== ENTRIES SUPPLIED ==

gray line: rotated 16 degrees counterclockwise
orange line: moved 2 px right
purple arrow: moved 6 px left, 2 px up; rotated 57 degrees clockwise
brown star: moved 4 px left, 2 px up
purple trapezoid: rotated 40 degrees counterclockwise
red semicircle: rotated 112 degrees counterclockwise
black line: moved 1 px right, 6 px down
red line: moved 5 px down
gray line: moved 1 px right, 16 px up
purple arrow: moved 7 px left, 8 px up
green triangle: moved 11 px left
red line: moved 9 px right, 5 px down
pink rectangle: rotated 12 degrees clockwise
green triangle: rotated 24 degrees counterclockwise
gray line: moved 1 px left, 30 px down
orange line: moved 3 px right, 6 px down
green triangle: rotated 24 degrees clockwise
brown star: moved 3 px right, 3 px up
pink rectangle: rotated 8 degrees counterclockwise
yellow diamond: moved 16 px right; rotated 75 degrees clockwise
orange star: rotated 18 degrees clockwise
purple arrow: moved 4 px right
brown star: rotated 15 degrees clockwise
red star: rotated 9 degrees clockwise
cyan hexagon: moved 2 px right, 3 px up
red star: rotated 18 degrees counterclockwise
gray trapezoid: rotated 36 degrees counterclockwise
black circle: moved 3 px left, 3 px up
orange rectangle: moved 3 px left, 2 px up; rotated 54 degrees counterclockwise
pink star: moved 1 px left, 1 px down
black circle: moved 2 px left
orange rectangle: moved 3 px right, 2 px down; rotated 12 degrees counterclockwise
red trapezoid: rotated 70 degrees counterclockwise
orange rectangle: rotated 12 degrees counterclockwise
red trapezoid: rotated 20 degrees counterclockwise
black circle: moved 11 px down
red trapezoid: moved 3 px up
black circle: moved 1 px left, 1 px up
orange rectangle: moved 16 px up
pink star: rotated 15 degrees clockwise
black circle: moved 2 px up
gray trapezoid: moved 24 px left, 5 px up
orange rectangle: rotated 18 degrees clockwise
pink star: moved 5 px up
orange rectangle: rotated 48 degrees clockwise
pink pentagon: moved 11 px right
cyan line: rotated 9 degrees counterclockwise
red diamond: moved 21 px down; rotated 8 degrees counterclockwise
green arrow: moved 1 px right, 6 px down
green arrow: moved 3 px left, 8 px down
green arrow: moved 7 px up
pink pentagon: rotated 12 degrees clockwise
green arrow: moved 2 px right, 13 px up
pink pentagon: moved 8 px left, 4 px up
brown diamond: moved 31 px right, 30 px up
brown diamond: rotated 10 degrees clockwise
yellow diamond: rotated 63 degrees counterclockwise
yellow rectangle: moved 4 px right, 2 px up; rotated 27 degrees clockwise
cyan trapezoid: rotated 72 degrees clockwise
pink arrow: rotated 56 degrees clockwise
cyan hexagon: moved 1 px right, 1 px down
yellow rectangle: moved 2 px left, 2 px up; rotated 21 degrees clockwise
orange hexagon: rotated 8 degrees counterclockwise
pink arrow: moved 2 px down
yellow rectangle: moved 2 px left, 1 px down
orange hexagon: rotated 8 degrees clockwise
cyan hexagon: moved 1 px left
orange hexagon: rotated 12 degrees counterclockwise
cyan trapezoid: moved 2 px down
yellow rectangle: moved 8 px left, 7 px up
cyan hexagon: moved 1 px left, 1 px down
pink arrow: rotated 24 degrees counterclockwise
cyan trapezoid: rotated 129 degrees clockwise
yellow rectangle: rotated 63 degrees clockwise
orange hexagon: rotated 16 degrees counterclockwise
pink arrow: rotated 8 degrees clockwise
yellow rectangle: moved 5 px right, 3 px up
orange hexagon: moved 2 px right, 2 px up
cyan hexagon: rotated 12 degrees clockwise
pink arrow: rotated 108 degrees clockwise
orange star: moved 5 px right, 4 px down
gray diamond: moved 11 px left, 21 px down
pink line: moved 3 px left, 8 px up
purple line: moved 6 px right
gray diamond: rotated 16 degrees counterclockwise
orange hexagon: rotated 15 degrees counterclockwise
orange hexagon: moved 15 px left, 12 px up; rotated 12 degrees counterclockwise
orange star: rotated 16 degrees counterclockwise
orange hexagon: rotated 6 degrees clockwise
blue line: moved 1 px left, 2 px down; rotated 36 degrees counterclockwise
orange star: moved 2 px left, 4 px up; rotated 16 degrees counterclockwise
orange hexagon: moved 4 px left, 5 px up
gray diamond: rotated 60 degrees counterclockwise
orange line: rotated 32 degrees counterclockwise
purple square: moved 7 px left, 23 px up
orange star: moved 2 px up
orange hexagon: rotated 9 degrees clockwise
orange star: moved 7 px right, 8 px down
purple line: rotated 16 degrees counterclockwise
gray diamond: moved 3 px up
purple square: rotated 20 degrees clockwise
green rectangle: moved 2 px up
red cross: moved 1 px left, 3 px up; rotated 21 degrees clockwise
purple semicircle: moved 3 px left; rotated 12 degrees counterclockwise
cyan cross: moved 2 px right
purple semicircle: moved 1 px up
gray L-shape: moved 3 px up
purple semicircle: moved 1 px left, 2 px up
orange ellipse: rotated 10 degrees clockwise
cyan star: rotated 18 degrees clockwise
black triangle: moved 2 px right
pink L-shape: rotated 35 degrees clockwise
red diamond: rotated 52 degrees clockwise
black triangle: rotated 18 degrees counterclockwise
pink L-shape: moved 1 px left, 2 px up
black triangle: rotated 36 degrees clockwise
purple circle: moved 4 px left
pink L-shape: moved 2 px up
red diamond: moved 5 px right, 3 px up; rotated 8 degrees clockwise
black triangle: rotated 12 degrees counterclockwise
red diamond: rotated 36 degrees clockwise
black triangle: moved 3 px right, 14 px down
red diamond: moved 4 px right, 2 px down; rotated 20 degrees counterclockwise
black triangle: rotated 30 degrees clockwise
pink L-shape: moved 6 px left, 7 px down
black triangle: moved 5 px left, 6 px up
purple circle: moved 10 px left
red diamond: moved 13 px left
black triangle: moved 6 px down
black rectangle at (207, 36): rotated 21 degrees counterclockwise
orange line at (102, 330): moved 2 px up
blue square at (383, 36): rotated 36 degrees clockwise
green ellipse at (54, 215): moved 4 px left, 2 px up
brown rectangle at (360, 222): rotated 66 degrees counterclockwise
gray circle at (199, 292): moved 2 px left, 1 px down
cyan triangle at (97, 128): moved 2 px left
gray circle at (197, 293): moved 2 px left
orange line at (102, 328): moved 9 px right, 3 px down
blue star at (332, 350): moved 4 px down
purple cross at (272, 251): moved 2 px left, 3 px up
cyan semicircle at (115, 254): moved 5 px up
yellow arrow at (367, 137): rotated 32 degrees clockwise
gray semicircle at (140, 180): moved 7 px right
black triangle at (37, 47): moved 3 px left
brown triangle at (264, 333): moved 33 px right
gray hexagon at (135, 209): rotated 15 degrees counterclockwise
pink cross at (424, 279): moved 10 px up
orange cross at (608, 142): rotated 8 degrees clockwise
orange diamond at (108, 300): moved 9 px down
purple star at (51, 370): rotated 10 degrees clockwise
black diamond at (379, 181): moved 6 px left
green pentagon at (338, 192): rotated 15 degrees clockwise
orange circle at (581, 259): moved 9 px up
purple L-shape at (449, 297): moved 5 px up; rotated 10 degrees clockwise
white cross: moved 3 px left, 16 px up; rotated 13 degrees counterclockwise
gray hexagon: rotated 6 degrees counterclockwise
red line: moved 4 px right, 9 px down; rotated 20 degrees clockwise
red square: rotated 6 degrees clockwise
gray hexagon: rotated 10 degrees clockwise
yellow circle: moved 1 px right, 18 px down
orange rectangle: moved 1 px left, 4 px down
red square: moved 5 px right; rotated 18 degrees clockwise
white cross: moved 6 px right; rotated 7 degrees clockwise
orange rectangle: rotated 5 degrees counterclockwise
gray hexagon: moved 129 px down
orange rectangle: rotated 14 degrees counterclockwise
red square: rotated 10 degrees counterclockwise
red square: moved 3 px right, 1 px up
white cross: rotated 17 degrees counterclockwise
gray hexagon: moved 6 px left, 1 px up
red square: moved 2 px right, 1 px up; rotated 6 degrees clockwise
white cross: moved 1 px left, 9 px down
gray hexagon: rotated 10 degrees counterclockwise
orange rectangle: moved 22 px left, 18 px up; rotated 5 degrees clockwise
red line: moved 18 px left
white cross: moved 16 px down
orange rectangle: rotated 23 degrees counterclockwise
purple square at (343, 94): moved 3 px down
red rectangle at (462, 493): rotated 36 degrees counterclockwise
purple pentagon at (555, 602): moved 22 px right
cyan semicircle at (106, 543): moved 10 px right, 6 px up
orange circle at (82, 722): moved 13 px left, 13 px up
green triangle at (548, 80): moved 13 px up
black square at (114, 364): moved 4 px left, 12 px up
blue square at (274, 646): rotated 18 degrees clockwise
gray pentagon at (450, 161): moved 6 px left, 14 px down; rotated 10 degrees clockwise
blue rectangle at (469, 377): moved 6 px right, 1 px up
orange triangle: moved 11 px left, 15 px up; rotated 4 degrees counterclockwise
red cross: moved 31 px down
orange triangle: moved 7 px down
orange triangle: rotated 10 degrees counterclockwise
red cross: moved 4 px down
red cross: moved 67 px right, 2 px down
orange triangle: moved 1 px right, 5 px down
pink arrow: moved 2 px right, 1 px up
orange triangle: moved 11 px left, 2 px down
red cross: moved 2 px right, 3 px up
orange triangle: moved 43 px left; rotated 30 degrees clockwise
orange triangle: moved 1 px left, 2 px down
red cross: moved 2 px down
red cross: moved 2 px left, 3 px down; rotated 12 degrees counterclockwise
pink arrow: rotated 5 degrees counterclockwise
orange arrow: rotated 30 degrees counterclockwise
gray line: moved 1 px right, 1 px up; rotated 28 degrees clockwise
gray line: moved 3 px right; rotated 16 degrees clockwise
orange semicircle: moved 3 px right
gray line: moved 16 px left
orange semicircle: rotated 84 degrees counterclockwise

===

Write out the data above, unchanged, from its first line through the line that contains "purple trapezoid: rotated", including both of those lines.

| TASK RESULT |
gray line: rotated 16 degrees counterclockwise
orange line: moved 2 px right
purple arrow: moved 6 px left, 2 px up; rotated 57 degrees clockwise
brown star: moved 4 px left, 2 px up
purple trapezoid: rotated 40 degrees counterclockwise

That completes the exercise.